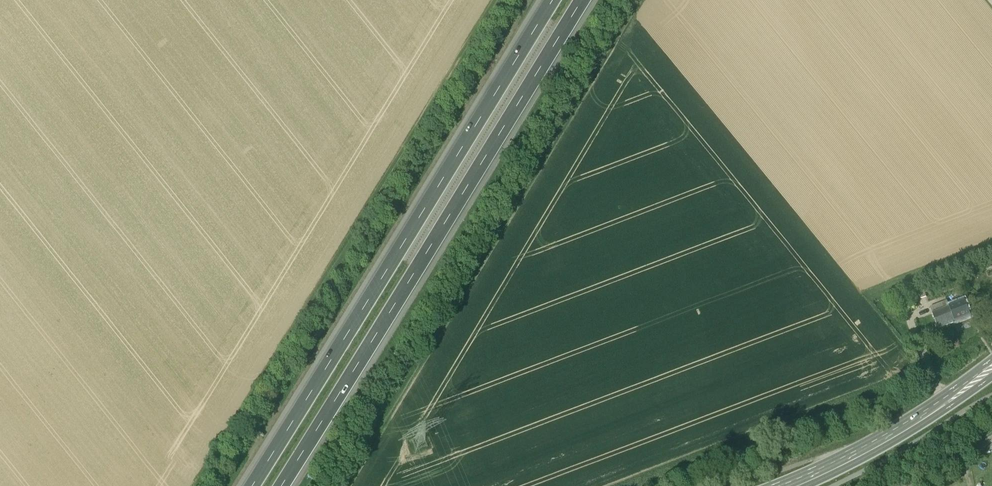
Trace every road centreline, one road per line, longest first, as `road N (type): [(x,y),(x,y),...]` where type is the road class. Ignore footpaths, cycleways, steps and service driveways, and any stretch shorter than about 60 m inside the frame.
road 1 (motorway): [(285,485),(588,0)]
road 2 (track): [(196,485),(497,0)]
road 3 (motorway): [(553,0),(253,485)]
road 4 (track): [(638,0),(343,485)]
road 5 (secondary): [(991,368),(842,464),(791,485)]

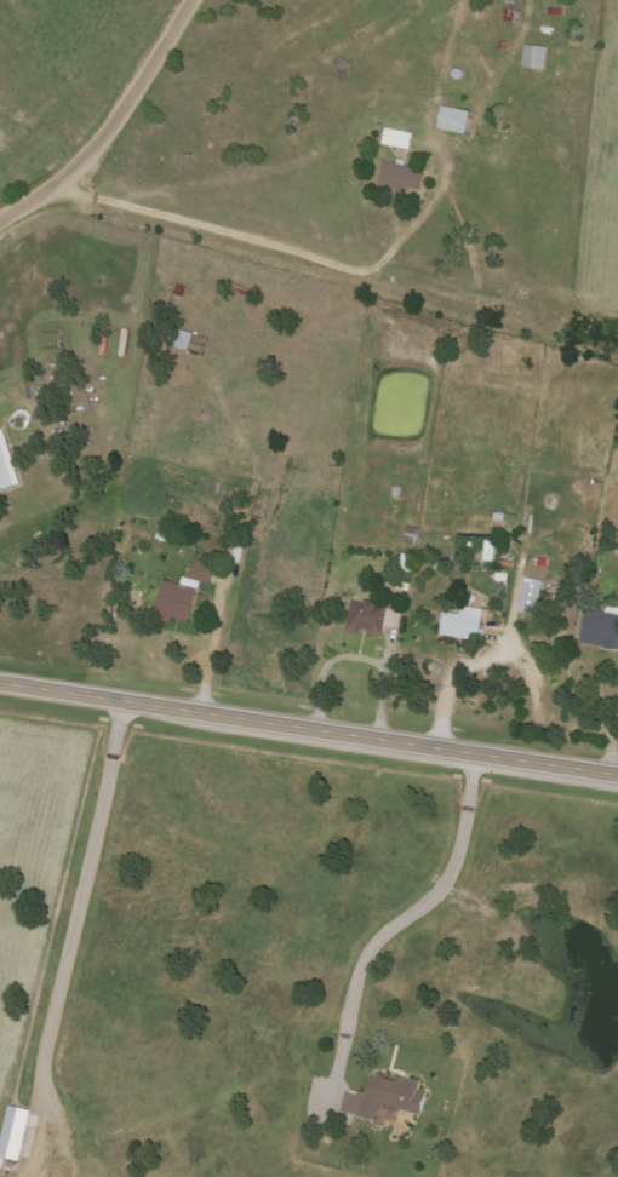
--
== Directions ==
Repeat the records in full, exactly as they appear, but with the pictures removed.

== Answer space ==
Trace every road centreline, one road per line, longest first, as `road N (type): [(x,y),(x,y),...]` where type is the road class. Ignore footpaths, cycleways, steps and service driveways, and any stretch shorter than about 60 m inside the frame.
road 1 (motorway): [(285,485),(588,0)]
road 2 (track): [(196,485),(497,0)]
road 3 (motorway): [(553,0),(253,485)]
road 4 (track): [(638,0),(343,485)]
road 5 (secondary): [(991,368),(842,464),(791,485)]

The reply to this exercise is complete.